Work request
Make an exact copy of the whole listing, but leave its pictures out.

##### Dataset

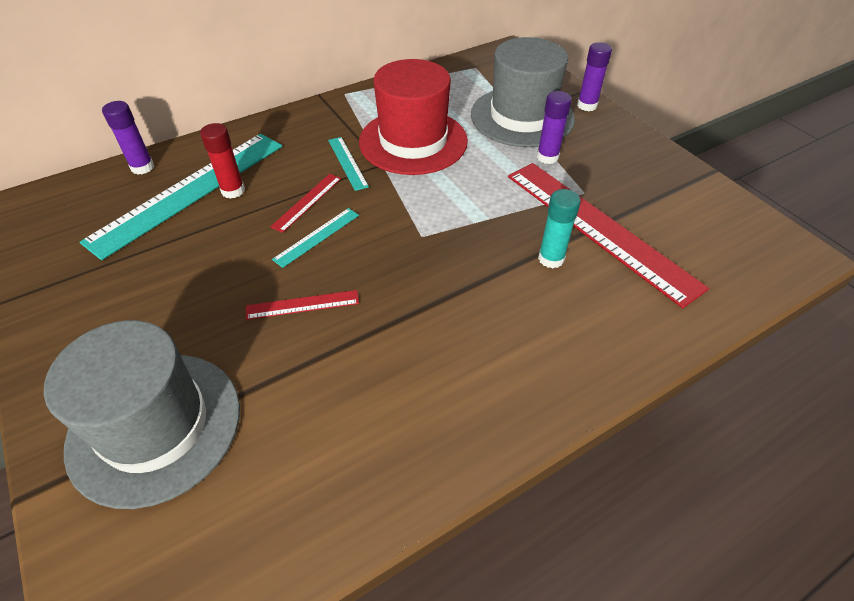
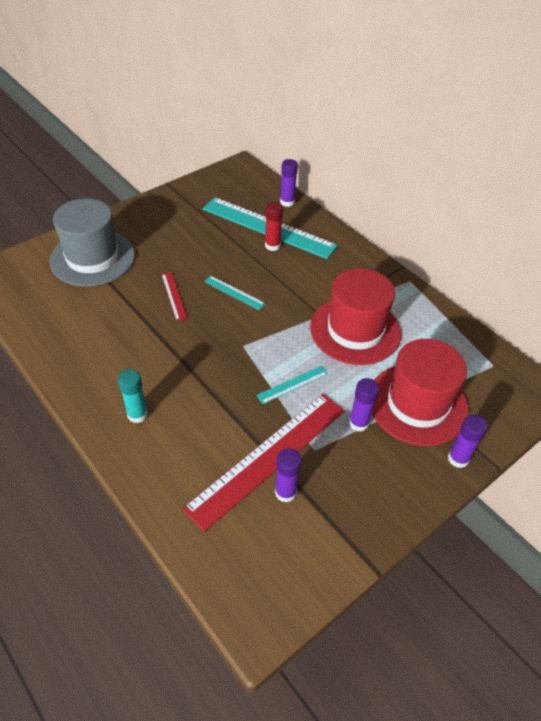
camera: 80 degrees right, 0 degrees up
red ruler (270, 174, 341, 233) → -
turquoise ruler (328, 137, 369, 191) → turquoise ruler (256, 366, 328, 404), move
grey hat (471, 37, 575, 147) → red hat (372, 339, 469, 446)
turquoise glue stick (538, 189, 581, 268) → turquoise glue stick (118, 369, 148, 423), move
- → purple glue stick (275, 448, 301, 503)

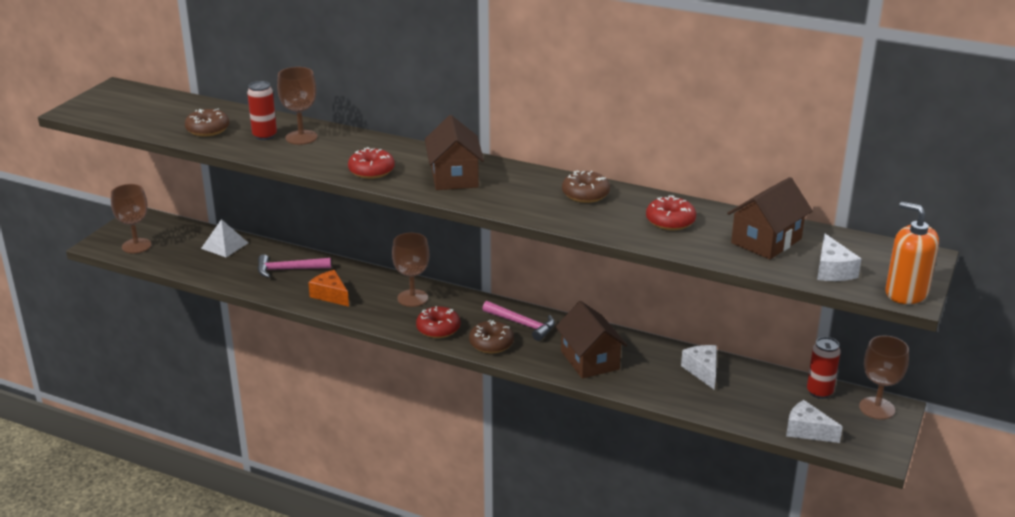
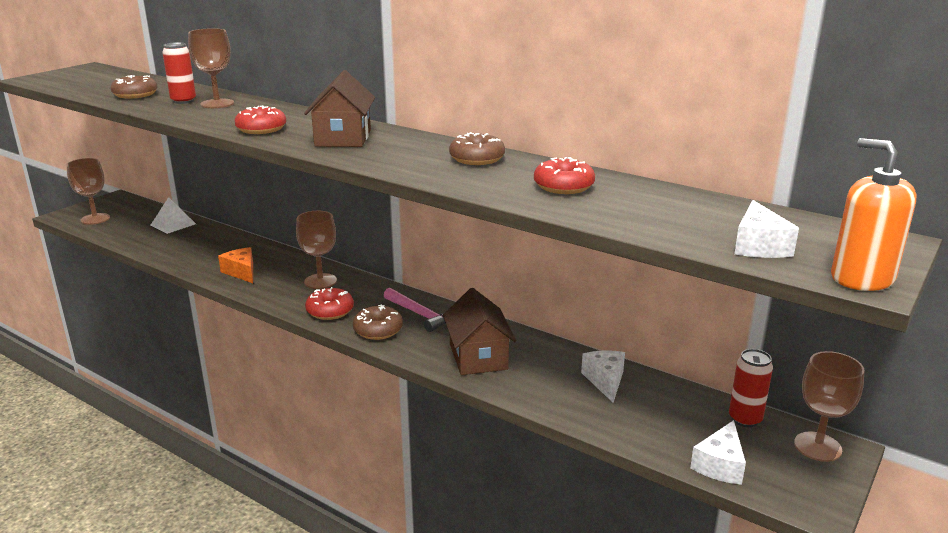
camera: 10 degrees right, 5 degrees down
pink hammer (258, 254, 331, 278) → -
brown house (727, 177, 813, 259) → -
white cheese (786, 400, 843, 443) → white cheese (690, 420, 746, 485), 105 degrees counterclockwise

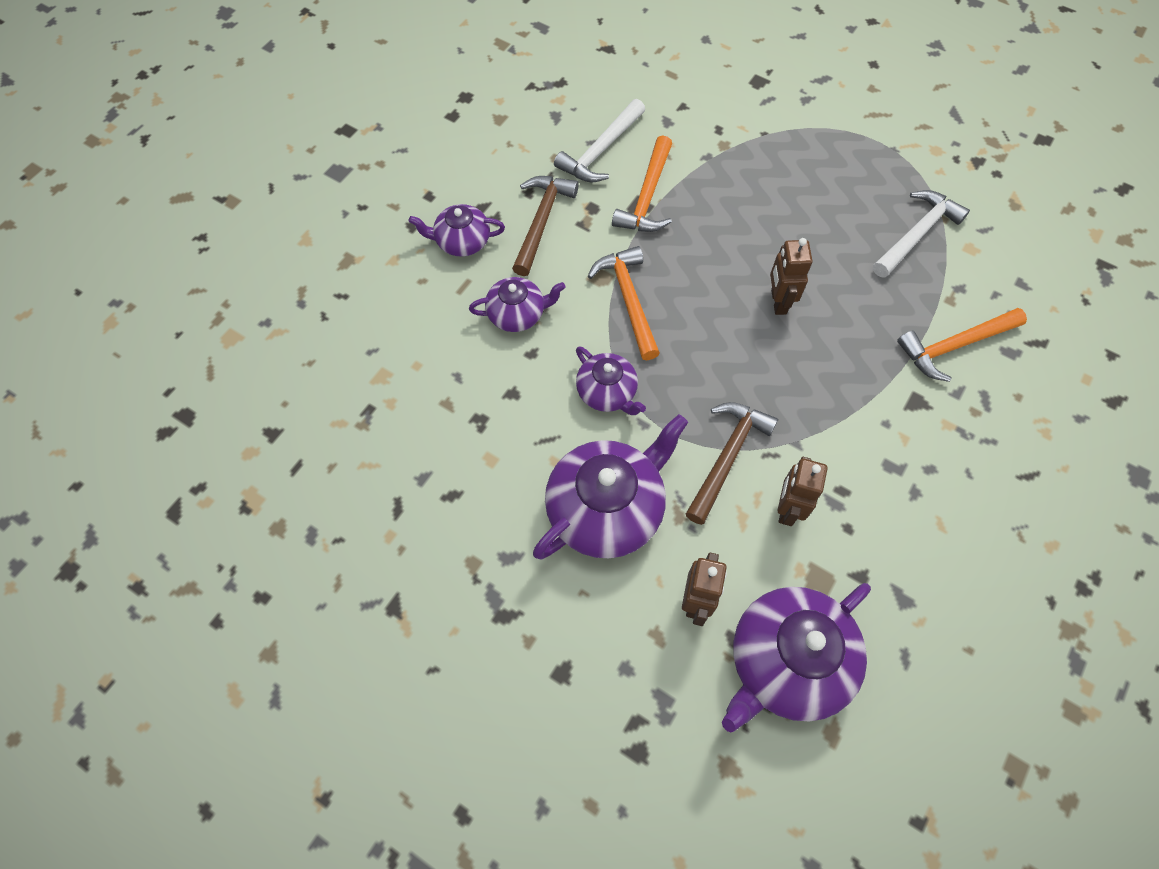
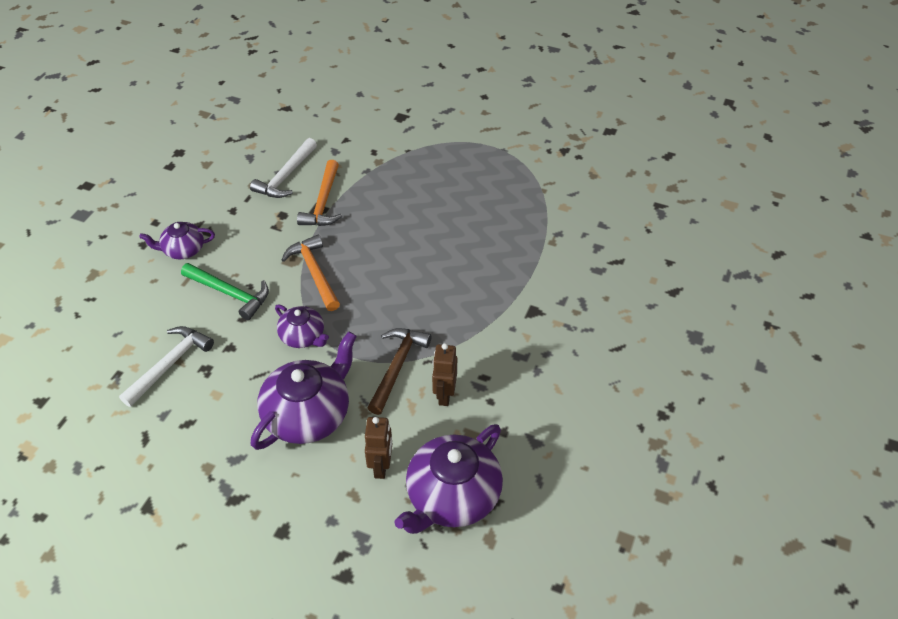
camera: 10 degrees left, 15 degrees down
purple teapot (469, 277, 566, 332) → green hammer (181, 263, 269, 320)
brown hammer (512, 176, 579, 276) → -
brown robot (770, 238, 813, 315) → -
white hammer (873, 190, 970, 278) → white hammer (119, 326, 214, 407), move
orange hammer (897, 308, 1027, 382) → -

##########

Task output
camera: 80 degrees right, 0 degrees up
red ruler (270, 174, 341, 233) → -
turquoise ruler (328, 137, 369, 191) → turquoise ruler (256, 366, 328, 404), move
grey hat (471, 37, 575, 147) → red hat (372, 339, 469, 446)
turquoise glue stick (538, 189, 581, 268) → turquoise glue stick (118, 369, 148, 423), move
- → purple glue stick (275, 448, 301, 503)

camera: 10 degrees right, 5 degrees down
pink hammer (258, 254, 331, 278) → -
brown house (727, 177, 813, 259) → -
white cheese (786, 400, 843, 443) → white cheese (690, 420, 746, 485), 105 degrees counterclockwise

camera: 10 degrees left, 15 degrees down
purple teapot (469, 277, 566, 332) → green hammer (181, 263, 269, 320)
brown hammer (512, 176, 579, 276) → -
brown robot (770, 238, 813, 315) → -
white hammer (873, 190, 970, 278) → white hammer (119, 326, 214, 407), move
orange hammer (897, 308, 1027, 382) → -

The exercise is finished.